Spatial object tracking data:
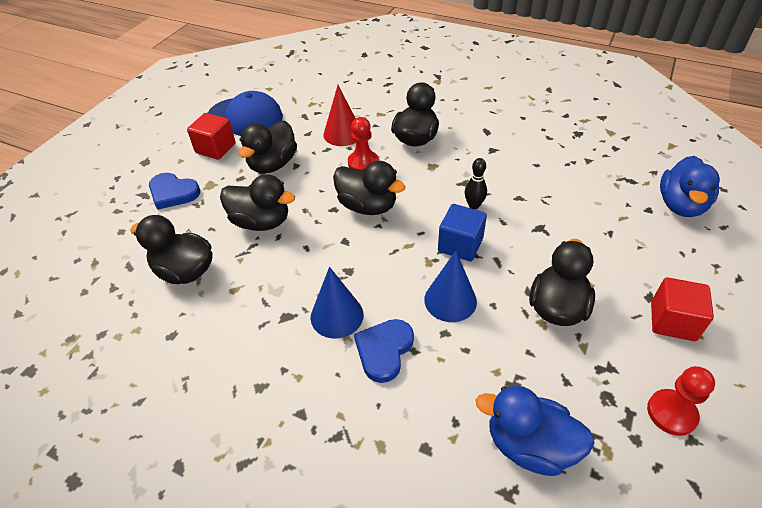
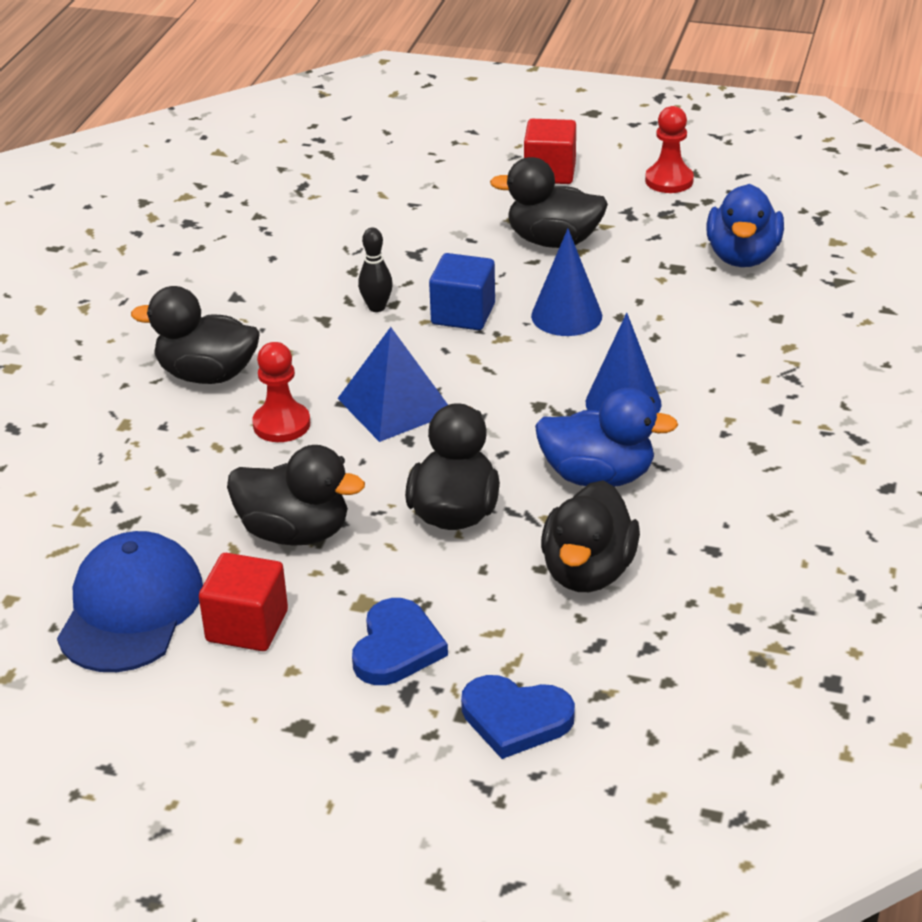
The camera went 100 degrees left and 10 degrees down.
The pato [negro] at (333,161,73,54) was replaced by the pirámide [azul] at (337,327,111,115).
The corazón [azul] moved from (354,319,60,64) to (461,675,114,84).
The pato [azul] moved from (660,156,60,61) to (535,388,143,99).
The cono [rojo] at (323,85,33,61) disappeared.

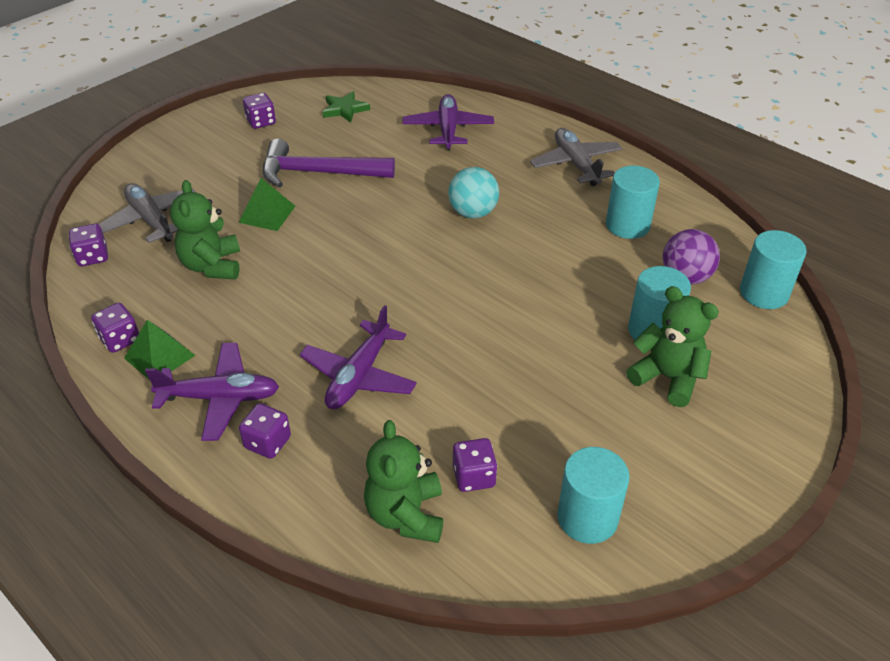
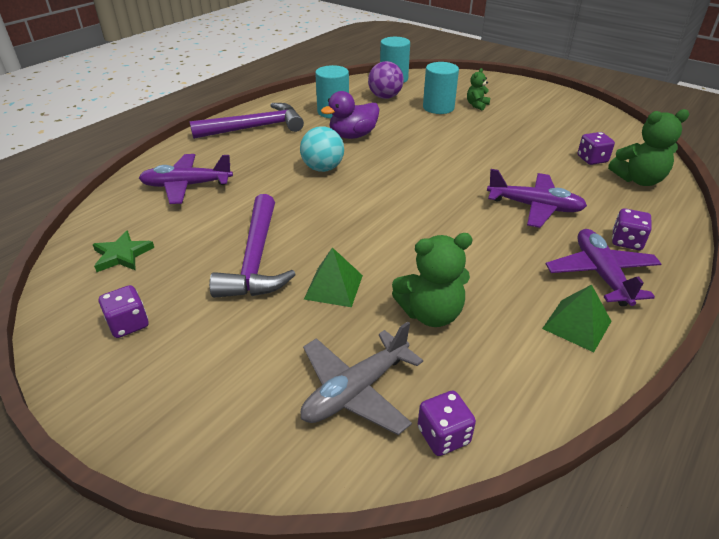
The camera went 95 degrees left and 5 degrees down.
The avión [gris] at (530,128,93,58) was replaced by the martillo [morado] at (190,103,114,36).
The pato [morado] at (321,91,59,48) appeared.
The osito [verde] at (626,286,93,121) changed to 0.56 times the size.
The dado [morado] at (91,303,48,50) disappeared.
The cilindro [turquesa] at (557,447,73,97) disappeared.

## Instructions for the task
Only the lines from the one with "The pato [negro]" through the final line of the entries belong in the answer, set down exactly, with both ends included and no pictures.

## Finished task
The pato [negro] at (333,161,73,54) was replaced by the pirámide [azul] at (337,327,111,115).
The corazón [azul] moved from (354,319,60,64) to (461,675,114,84).
The pato [azul] moved from (660,156,60,61) to (535,388,143,99).
The cono [rojo] at (323,85,33,61) disappeared.

The camera went 95 degrees left and 5 degrees down.
The avión [gris] at (530,128,93,58) was replaced by the martillo [morado] at (190,103,114,36).
The pato [morado] at (321,91,59,48) appeared.
The osito [verde] at (626,286,93,121) changed to 0.56 times the size.
The dado [morado] at (91,303,48,50) disappeared.
The cilindro [turquesa] at (557,447,73,97) disappeared.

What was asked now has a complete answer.